■ Available data:

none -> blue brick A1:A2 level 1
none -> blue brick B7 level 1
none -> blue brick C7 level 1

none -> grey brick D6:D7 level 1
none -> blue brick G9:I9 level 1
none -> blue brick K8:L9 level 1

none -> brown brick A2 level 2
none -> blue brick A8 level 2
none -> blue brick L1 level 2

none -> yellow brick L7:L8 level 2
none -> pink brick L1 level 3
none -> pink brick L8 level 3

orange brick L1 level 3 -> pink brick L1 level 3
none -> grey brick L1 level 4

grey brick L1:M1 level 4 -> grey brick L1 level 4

■ What is needed: Looking at the records, how many of the lines contain the string "grey"? Only the number should be given.

■ Answer to the problem: 3